## Requirement:
Copy each line of the following material that has the string "orange".

## Data segment:
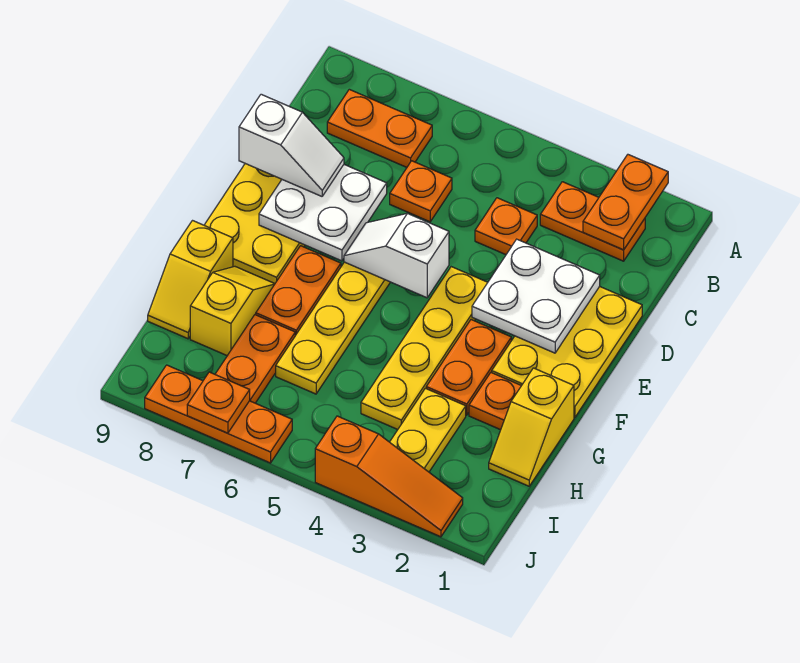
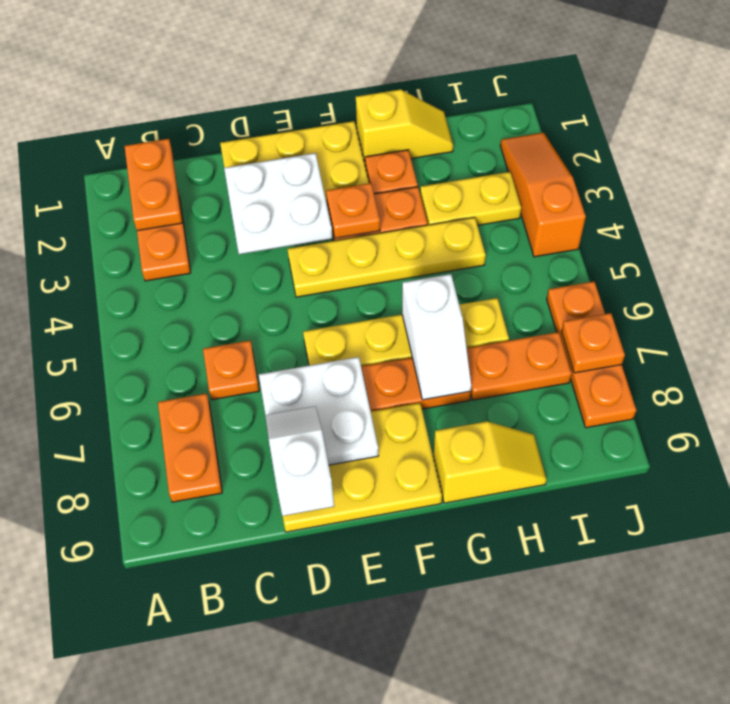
orange plate A2:B2 level 2 -> orange plate B1:B2 level 2
orange plate C4 level 1 -> orange plate F3 level 2
white slope E5:E6 level 2 top 5 -> white slope G6:G7 level 2 top 6
yellow slope G8:H8 level 1 top H -> none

## Result:
orange plate A2:B2 level 2 -> orange plate B1:B2 level 2
orange plate C4 level 1 -> orange plate F3 level 2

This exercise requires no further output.